- [Required work] No pictures go into the copy. Write out exactly the lines below from the one containing "black cylinder: 6 -> 2" through the one containing "grey bowling pin: 3 -> 4".

- [Data to examine]
====

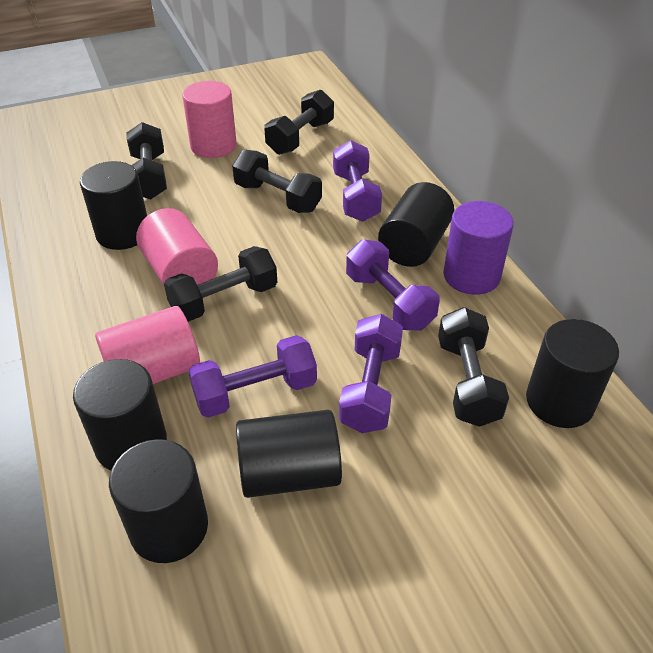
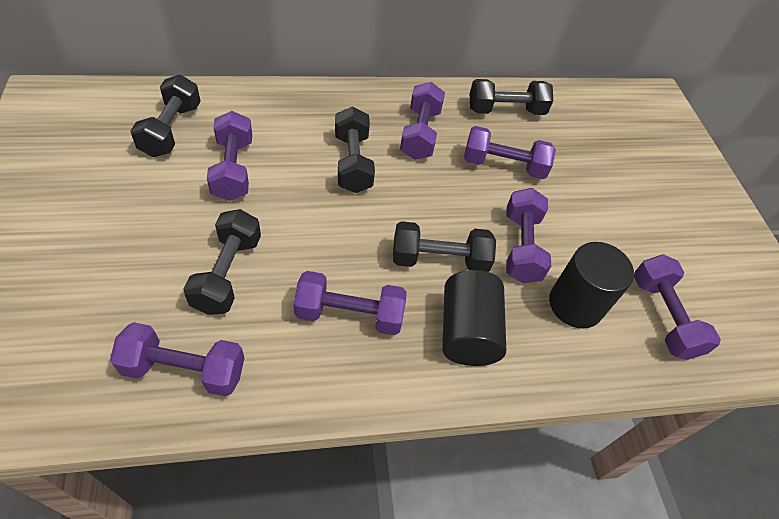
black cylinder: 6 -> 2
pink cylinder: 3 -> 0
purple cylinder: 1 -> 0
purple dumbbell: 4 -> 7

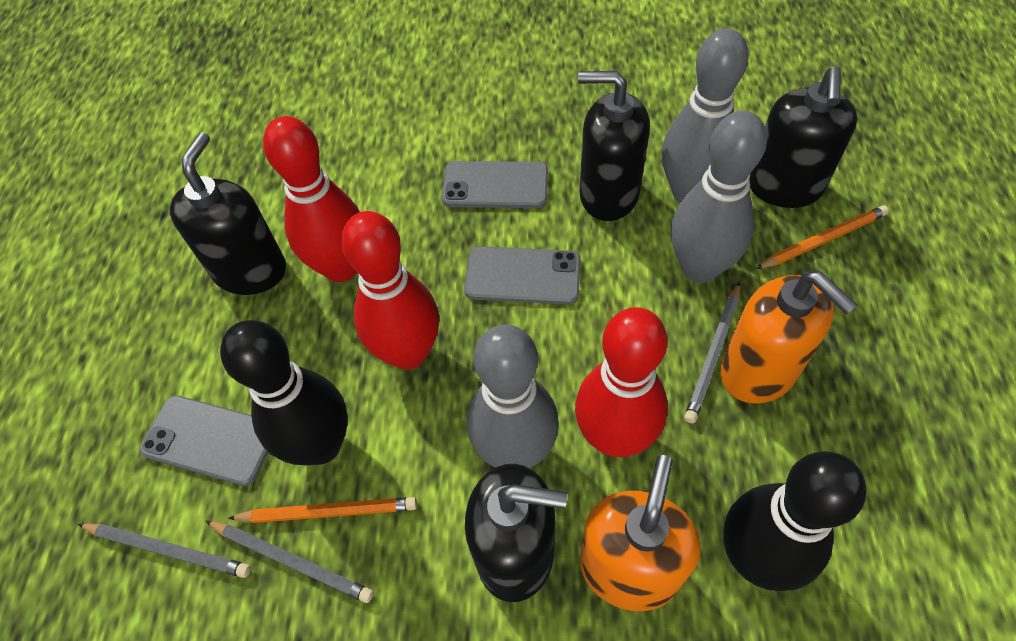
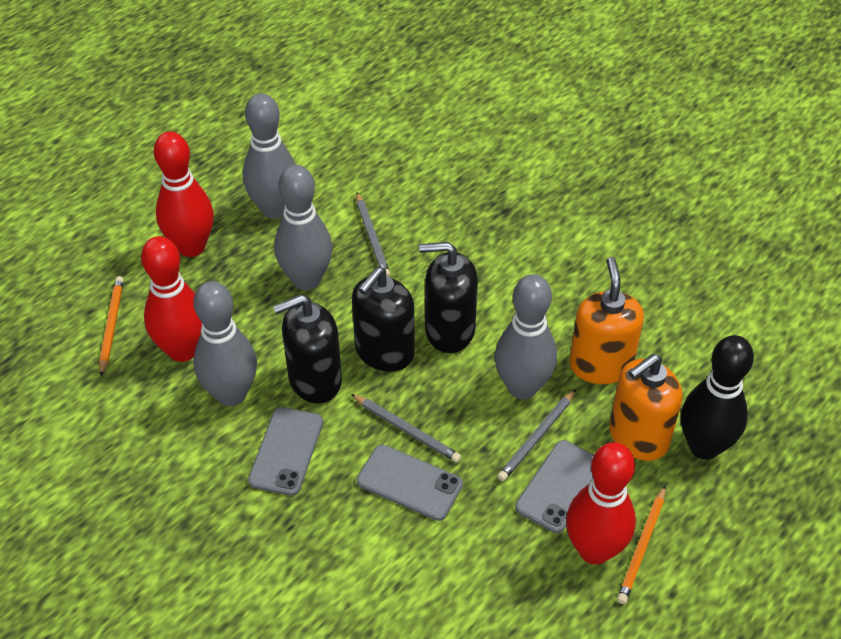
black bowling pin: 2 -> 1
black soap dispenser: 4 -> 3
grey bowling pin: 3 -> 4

====

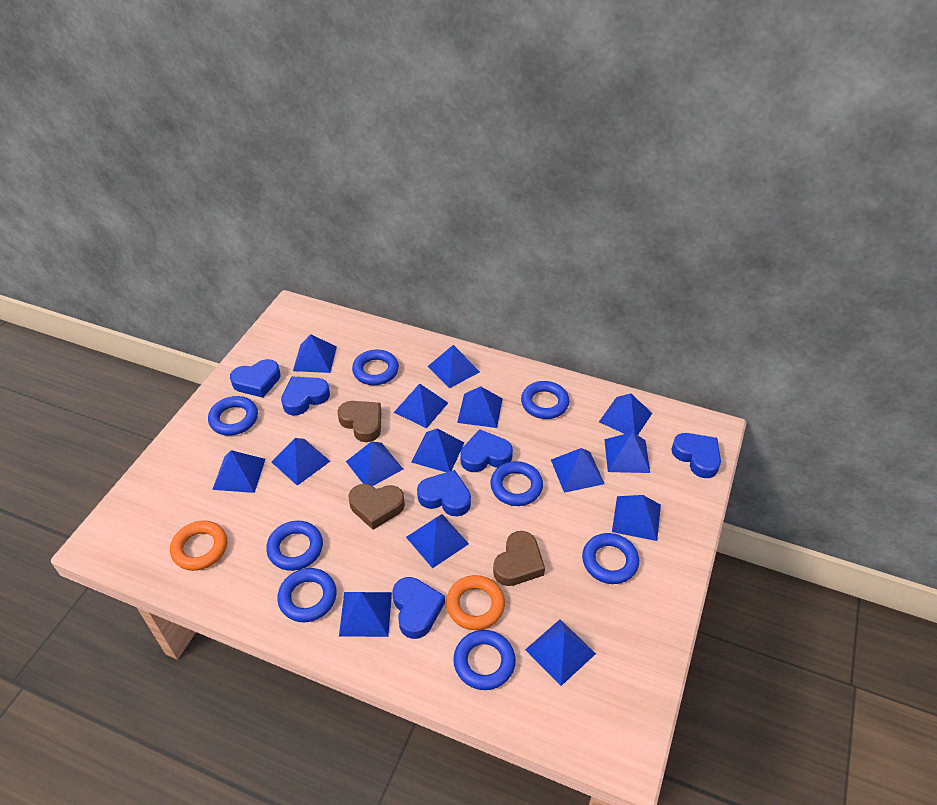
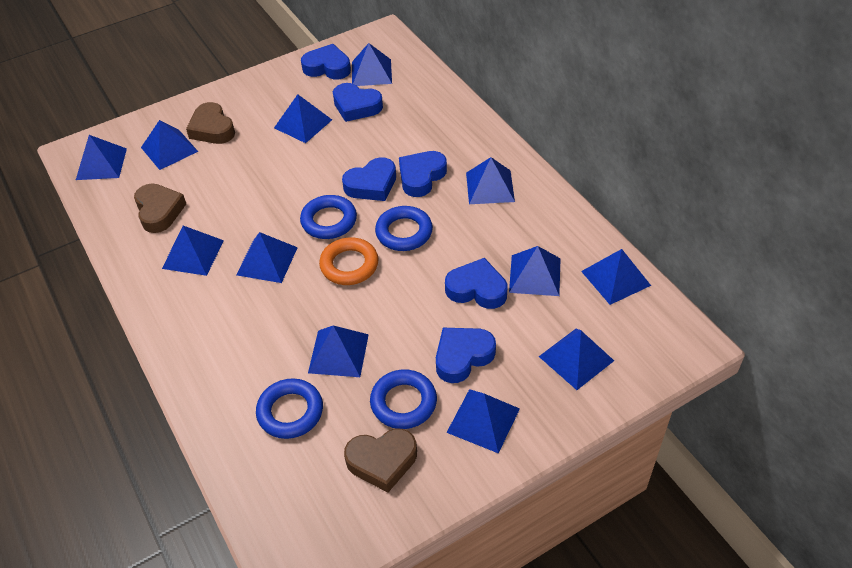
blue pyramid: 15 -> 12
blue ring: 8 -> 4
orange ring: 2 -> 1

====

- [Output for this exercise]
black cylinder: 6 -> 2
pink cylinder: 3 -> 0
purple cylinder: 1 -> 0
purple dumbbell: 4 -> 7

black bowling pin: 2 -> 1
black soap dispenser: 4 -> 3
grey bowling pin: 3 -> 4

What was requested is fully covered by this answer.